▸ **TASK DIRECTIONS**
Show each line of the records below that contains the string "gisis".

▸ **DATA PROVIDED**

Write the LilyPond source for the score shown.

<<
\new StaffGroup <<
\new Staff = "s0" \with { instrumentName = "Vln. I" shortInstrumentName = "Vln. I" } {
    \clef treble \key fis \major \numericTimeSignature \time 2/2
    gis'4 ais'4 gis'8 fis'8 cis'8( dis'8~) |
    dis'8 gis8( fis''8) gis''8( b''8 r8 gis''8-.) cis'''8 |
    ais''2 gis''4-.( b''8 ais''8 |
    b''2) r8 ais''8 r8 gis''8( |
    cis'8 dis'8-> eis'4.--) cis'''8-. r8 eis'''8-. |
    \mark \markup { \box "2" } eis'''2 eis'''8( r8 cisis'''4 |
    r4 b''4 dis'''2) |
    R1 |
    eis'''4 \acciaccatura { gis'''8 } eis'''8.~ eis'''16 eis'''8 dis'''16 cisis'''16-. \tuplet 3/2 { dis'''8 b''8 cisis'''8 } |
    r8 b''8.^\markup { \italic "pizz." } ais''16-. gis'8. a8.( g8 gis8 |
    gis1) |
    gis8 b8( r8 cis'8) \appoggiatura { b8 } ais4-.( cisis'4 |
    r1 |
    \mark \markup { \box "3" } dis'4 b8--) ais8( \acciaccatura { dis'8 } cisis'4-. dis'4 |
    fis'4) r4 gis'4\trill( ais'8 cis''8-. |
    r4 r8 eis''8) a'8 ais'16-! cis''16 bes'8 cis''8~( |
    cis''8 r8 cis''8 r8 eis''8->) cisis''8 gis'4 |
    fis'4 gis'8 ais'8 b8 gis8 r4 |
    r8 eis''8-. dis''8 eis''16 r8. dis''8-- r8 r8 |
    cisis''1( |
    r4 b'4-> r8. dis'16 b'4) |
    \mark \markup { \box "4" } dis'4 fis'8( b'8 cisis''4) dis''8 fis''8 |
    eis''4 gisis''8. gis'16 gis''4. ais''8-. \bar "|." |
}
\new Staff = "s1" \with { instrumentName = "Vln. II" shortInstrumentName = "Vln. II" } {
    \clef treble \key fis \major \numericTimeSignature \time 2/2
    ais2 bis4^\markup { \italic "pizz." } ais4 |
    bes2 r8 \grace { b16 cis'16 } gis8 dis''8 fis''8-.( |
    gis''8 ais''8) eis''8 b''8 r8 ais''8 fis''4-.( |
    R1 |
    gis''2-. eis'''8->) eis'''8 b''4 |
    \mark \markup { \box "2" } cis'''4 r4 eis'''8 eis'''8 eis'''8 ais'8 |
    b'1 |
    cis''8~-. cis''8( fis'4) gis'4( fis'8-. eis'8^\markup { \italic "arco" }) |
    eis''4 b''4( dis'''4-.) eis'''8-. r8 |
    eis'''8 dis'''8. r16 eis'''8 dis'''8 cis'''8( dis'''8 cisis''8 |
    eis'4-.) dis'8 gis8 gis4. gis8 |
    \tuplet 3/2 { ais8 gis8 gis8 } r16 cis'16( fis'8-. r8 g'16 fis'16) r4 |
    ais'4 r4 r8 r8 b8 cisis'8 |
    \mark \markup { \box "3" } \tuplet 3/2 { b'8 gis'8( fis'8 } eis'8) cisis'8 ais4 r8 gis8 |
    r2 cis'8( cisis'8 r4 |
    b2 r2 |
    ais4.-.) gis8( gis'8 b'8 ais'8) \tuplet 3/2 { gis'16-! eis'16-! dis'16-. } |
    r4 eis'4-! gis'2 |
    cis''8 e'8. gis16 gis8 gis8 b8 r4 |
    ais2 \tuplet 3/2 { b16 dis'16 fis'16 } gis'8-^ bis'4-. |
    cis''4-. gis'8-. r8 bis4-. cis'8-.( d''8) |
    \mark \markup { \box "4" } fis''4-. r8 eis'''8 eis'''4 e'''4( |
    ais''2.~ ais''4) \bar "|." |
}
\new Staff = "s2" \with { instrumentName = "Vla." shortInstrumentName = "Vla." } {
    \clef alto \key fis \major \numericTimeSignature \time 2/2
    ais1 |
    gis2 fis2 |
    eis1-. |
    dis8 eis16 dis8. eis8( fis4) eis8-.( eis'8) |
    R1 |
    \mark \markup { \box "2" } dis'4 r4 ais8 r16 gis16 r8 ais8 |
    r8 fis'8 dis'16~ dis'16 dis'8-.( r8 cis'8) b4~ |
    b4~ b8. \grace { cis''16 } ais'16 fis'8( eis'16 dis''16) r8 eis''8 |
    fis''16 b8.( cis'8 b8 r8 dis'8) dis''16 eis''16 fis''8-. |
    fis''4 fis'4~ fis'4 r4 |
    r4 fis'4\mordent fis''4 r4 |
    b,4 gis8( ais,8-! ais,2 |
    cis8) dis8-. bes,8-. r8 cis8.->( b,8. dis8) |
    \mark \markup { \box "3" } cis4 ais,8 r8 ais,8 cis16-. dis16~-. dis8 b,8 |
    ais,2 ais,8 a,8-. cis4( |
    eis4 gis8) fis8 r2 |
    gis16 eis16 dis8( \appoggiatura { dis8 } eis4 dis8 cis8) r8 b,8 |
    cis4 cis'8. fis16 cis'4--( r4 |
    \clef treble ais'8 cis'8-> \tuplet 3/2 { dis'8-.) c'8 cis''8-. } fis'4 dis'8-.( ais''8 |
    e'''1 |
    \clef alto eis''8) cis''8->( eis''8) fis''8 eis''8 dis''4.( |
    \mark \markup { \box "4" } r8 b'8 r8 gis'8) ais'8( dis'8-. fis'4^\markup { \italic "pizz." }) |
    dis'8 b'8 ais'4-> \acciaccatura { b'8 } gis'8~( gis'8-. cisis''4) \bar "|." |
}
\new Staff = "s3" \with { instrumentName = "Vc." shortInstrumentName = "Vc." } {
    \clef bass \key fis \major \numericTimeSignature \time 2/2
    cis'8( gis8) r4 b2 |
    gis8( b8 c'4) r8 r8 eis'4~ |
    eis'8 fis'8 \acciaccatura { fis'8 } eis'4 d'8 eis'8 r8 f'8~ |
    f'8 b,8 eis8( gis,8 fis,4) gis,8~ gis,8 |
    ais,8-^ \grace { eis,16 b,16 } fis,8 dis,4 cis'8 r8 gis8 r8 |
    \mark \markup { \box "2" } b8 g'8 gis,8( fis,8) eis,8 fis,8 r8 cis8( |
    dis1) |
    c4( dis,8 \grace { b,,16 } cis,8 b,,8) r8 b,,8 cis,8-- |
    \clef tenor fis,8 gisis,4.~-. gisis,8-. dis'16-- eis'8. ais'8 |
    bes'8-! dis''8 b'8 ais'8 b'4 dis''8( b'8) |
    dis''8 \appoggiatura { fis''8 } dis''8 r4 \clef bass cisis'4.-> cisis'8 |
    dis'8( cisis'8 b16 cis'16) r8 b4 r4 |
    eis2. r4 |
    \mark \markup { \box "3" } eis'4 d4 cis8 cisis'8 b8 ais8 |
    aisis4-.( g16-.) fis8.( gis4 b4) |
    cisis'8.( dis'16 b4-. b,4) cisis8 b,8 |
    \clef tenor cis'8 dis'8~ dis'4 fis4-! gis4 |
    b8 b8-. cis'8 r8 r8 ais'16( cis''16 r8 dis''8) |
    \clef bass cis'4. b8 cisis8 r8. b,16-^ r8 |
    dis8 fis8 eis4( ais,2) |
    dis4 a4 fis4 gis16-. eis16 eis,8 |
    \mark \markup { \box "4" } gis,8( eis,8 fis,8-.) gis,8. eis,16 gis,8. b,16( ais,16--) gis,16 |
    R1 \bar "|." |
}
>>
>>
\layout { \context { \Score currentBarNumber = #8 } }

▸ **FINAL RESULT**
    eis''4 gisis''8. gis'16 gis''4. ais''8-. \bar "|." |
    \clef tenor fis,8 gisis,4.~-. gisis,8-. dis'16-- eis'8. ais'8 |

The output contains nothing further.